WORK ITEM: From the entries below, transcribe exactly the lines between the line holding "(203, 305) = (242, 412): pink" and the line holding "(625, 385) = (206, 462): pink", inclusive; skip all other lines.
───── MATERIAL FOR THIS EXERCISE
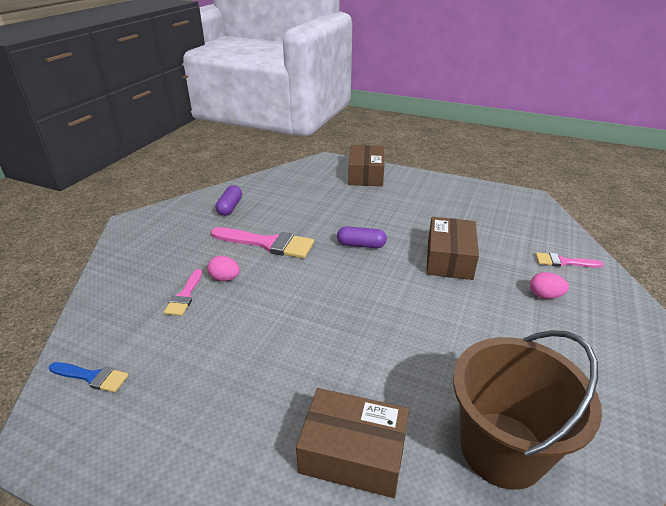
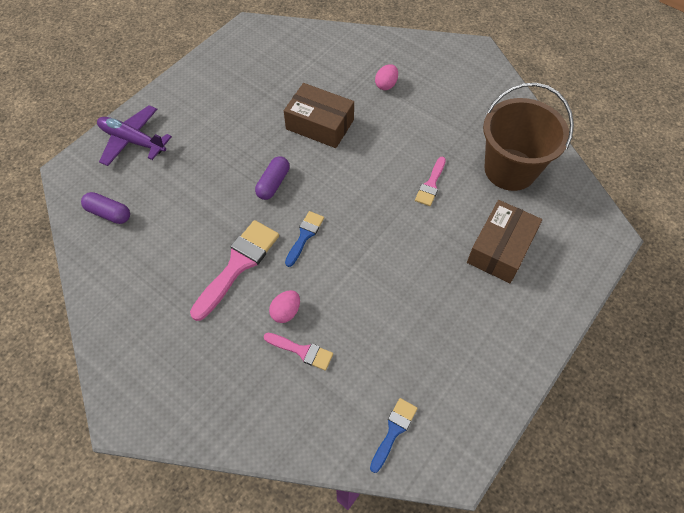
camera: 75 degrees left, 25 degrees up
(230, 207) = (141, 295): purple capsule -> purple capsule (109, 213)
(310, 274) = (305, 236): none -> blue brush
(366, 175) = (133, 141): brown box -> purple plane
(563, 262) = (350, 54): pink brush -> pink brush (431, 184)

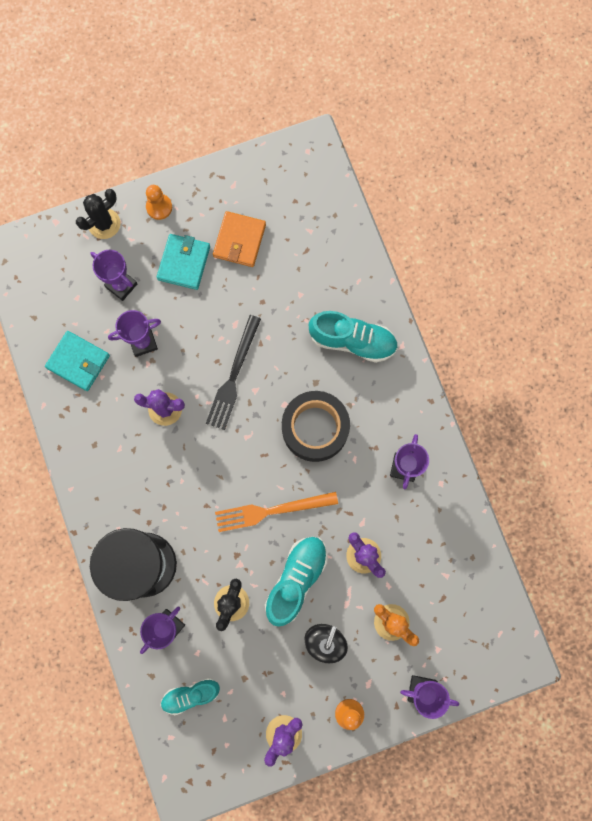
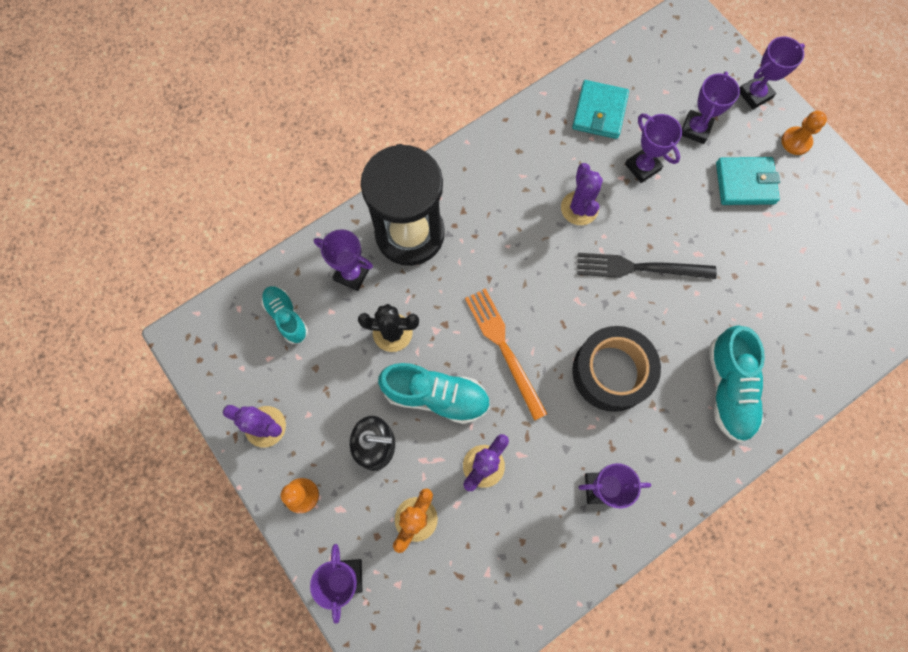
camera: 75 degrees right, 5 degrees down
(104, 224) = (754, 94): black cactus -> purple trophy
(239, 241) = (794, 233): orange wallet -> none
──────────
───── MATERIAL FOR THIS EXERCISE
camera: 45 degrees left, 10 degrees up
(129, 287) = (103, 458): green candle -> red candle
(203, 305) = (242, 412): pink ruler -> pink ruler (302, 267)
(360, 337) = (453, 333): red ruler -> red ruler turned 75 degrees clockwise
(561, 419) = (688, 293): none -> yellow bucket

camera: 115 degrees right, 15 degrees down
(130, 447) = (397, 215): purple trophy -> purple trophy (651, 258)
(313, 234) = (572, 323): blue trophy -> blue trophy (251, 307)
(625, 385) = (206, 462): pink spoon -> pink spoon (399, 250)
──────────
SOLUTION FOR THIS PROBLEM:
(203, 305) = (242, 412): pink ruler -> pink ruler (302, 267)
(360, 337) = (453, 333): red ruler -> red ruler turned 75 degrees clockwise
(561, 419) = (688, 293): none -> yellow bucket

camera: 115 degrees right, 15 degrees down
(130, 447) = (397, 215): purple trophy -> purple trophy (651, 258)
(313, 234) = (572, 323): blue trophy -> blue trophy (251, 307)
(625, 385) = (206, 462): pink spoon -> pink spoon (399, 250)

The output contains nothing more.